===== Excerpted records =====
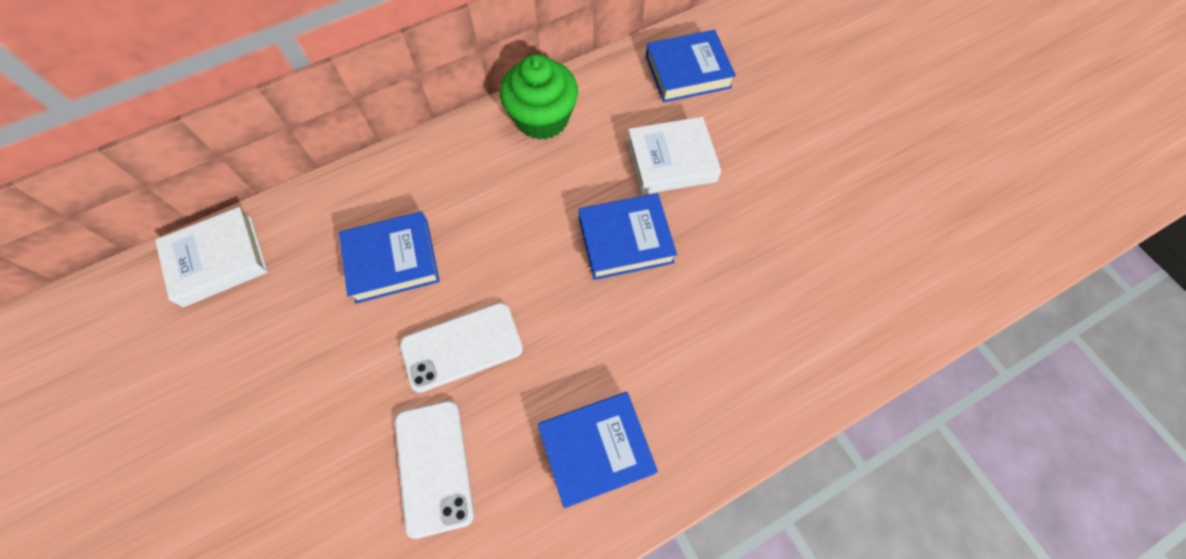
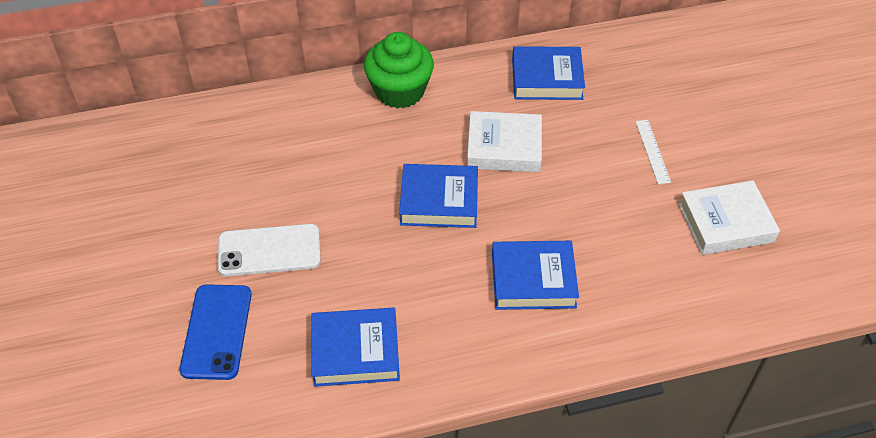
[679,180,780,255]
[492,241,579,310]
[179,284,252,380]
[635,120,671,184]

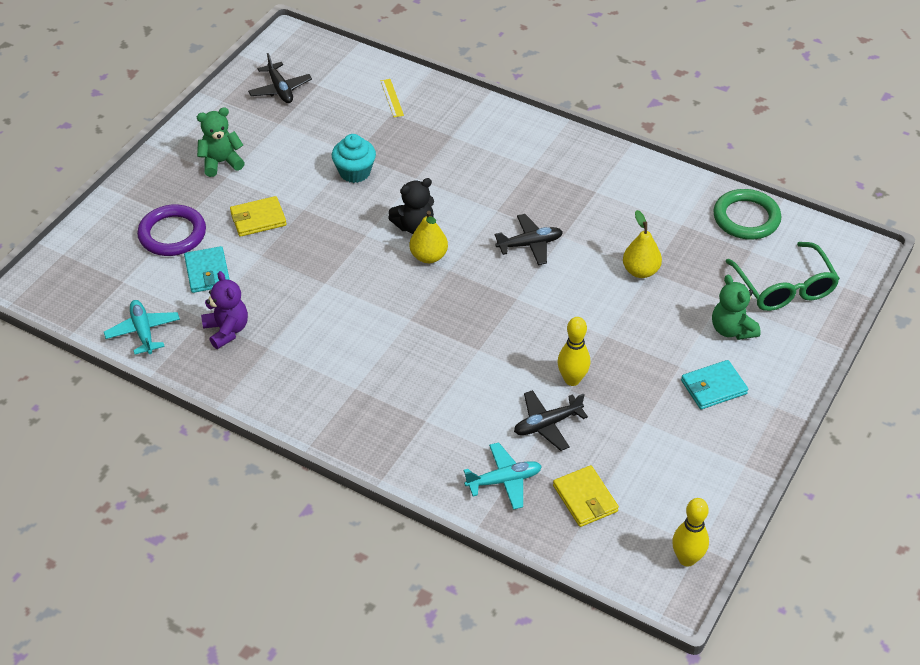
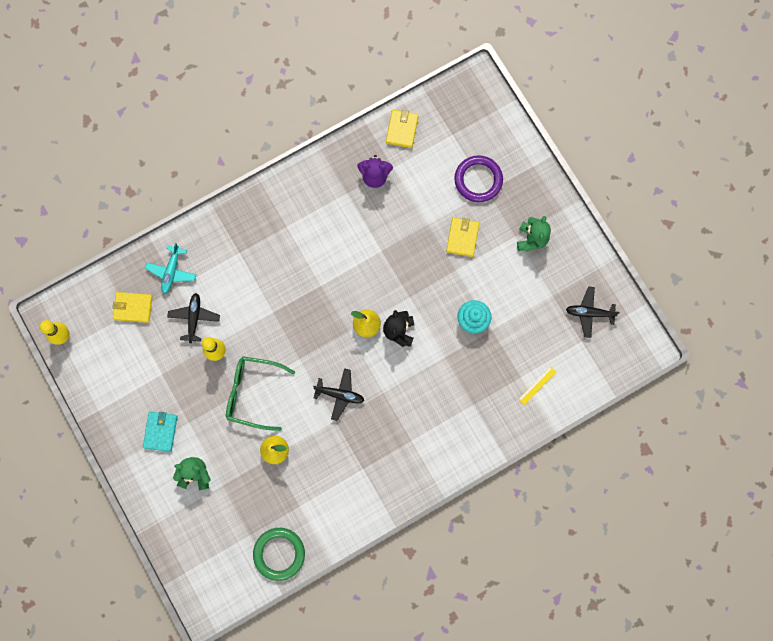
[386,110,419,148]
[184,246,230,293] (first image)
[518,366,556,405]
[313,368,364,421]
[226,356,295,431]

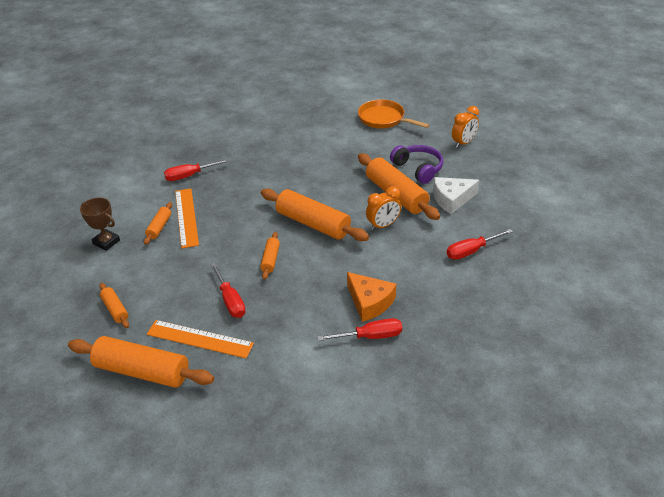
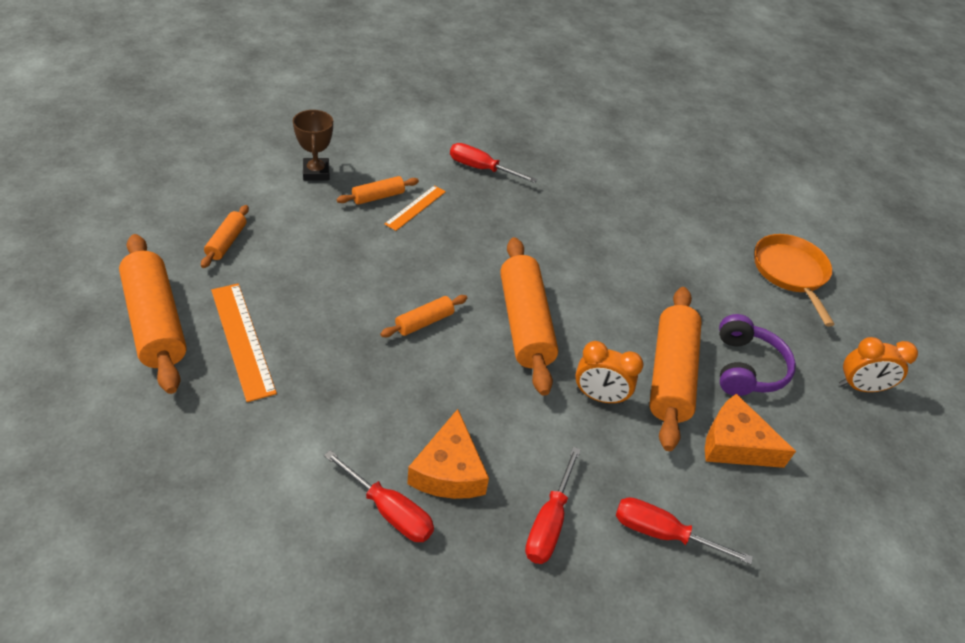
[384,185,446,231]
[525,447,581,564]
[705,394,796,468]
=====
How to complete this task
Retype, word for word, the lines from the one with "[635,120,671,184]" through the last line of the entries above, and only those lines. Leave pictures out.

Solution for this task
[635,120,671,184]

[386,110,419,148]
[184,246,230,293] (first image)
[518,366,556,405]
[313,368,364,421]
[226,356,295,431]

[384,185,446,231]
[525,447,581,564]
[705,394,796,468]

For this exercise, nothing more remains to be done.